## Aim of the exercise
Write out the following listing's lines from the one with "camera: 40 degrees left, 5 degrees down" to the one with "(517, 527) = (972, 624): green", exactly, with both included and no others.

Top of Material shown

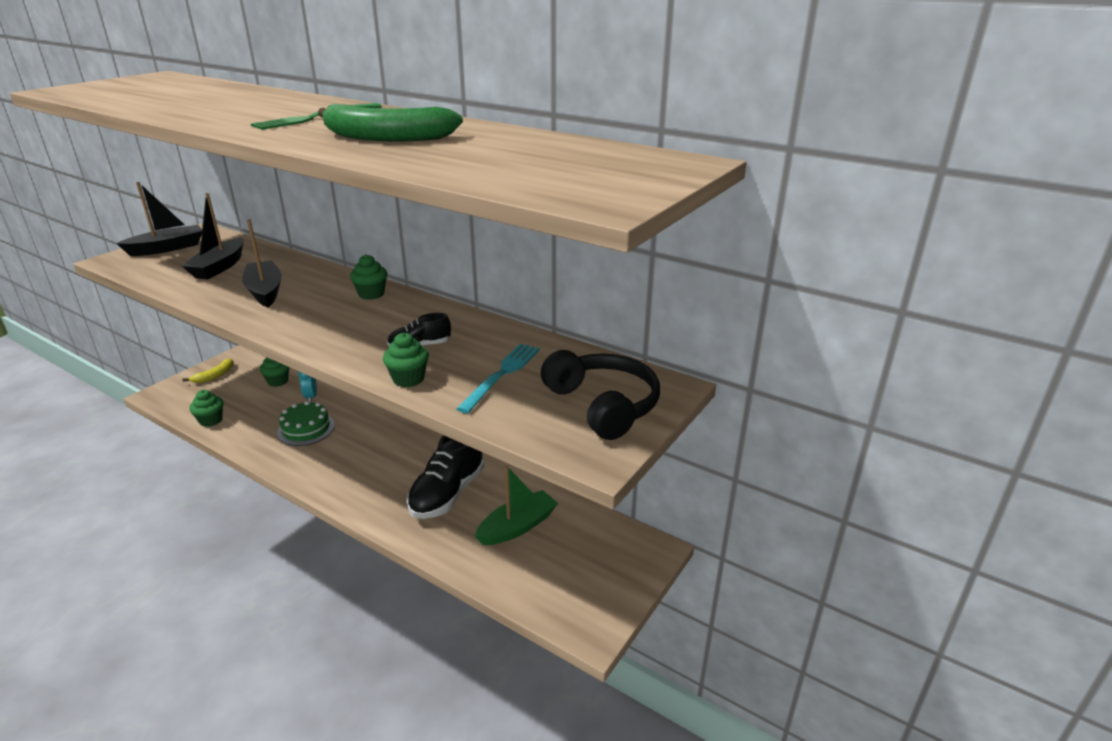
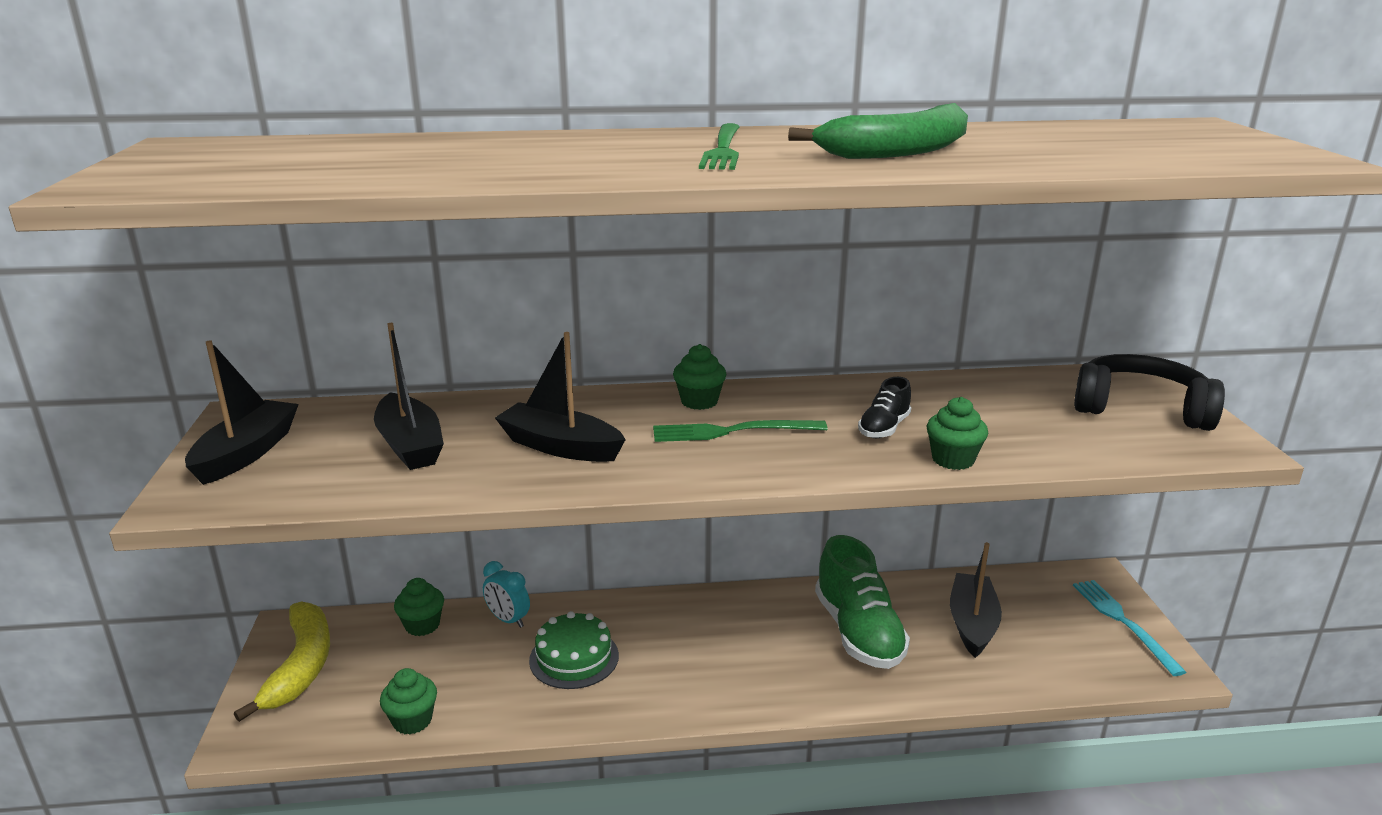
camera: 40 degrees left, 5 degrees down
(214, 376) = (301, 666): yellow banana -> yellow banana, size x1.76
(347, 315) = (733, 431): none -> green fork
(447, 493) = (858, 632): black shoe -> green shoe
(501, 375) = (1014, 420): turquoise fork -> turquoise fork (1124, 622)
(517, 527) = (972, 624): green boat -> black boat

Bottom of Material shown
Top of Material shown

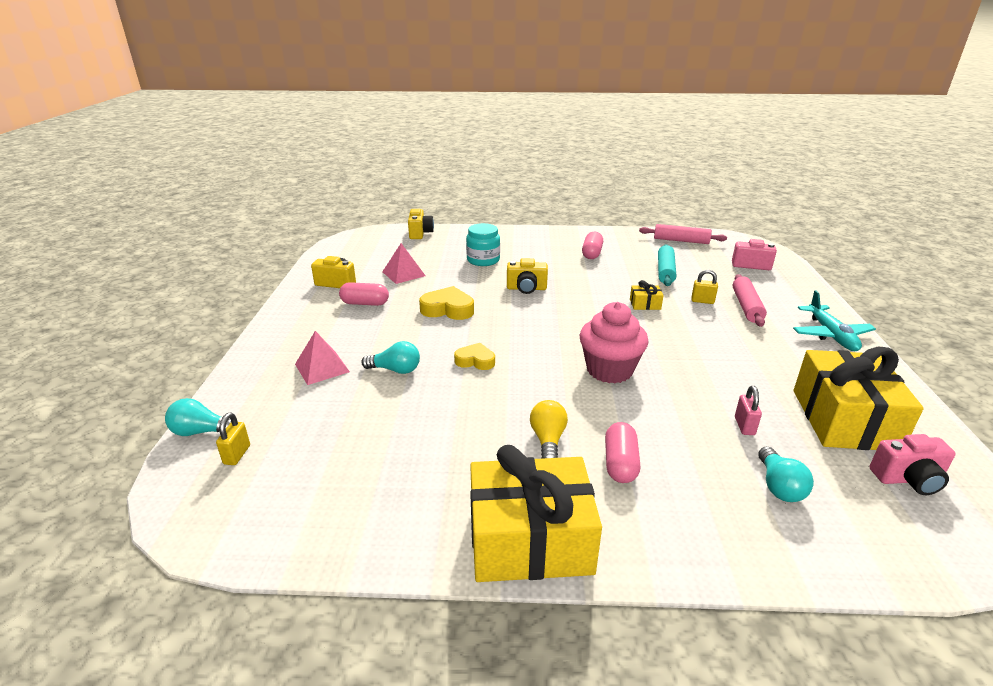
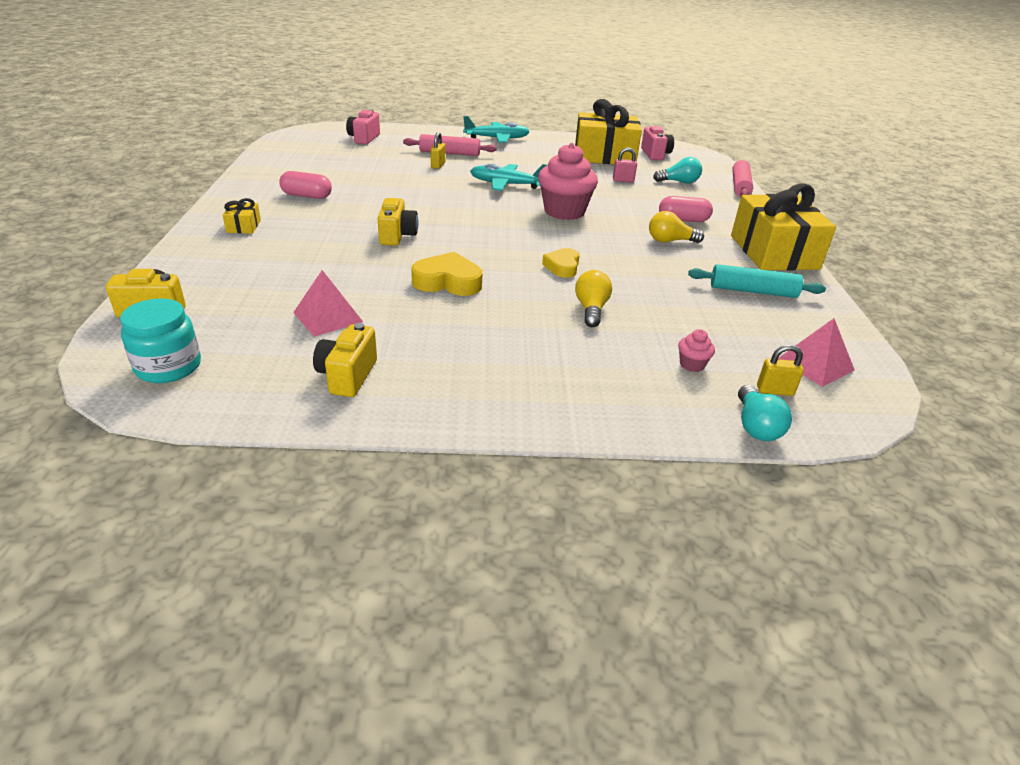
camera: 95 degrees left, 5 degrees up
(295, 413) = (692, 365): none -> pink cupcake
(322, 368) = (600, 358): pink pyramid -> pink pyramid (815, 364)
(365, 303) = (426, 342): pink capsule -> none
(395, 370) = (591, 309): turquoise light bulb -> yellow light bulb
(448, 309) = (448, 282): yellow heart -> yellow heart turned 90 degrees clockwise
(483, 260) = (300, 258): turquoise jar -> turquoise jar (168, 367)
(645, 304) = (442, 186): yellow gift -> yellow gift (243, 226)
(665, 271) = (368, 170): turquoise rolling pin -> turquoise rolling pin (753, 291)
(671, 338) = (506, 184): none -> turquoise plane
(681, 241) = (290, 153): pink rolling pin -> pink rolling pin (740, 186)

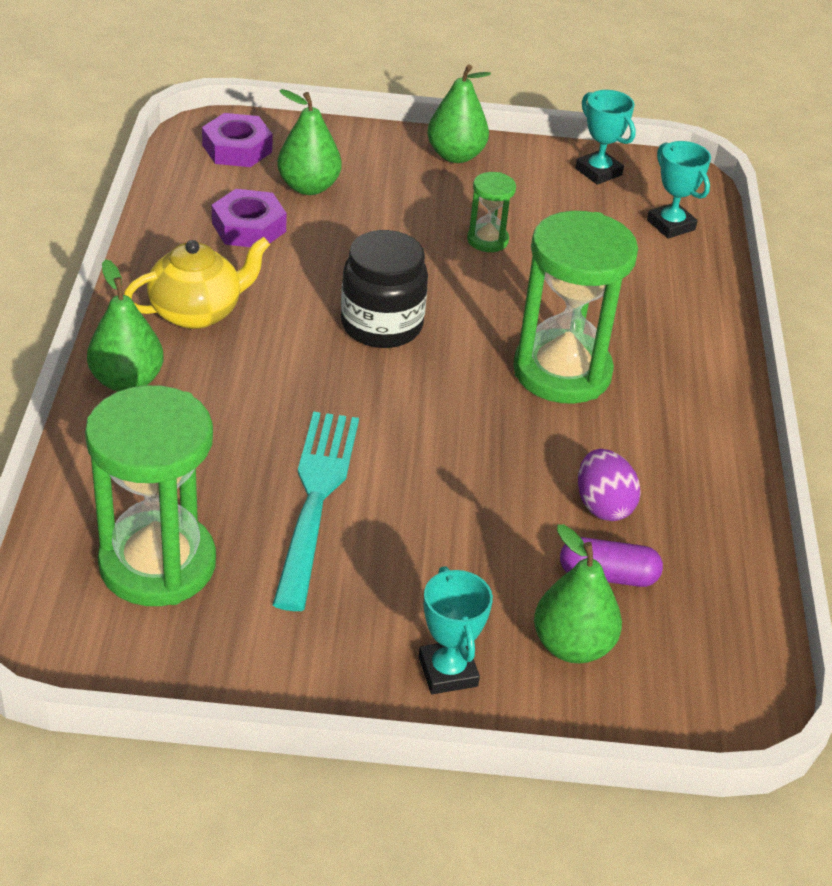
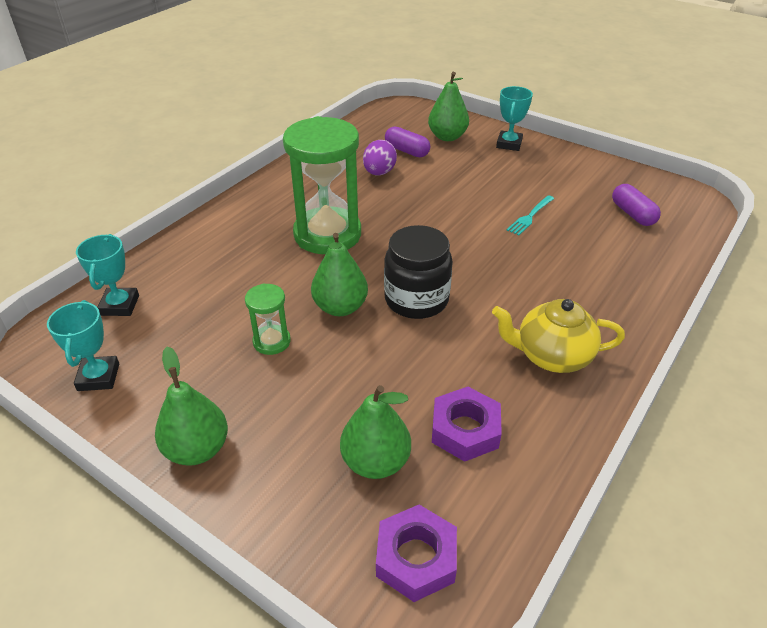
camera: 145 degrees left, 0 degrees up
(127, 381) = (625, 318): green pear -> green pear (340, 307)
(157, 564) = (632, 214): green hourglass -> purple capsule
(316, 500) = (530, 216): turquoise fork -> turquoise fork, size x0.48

Bottom of Material shown

## Exercise answer
camera: 40 degrees left, 5 degrees down
(214, 376) = (301, 666): yellow banana -> yellow banana, size x1.76
(347, 315) = (733, 431): none -> green fork
(447, 493) = (858, 632): black shoe -> green shoe
(501, 375) = (1014, 420): turquoise fork -> turquoise fork (1124, 622)
(517, 527) = (972, 624): green boat -> black boat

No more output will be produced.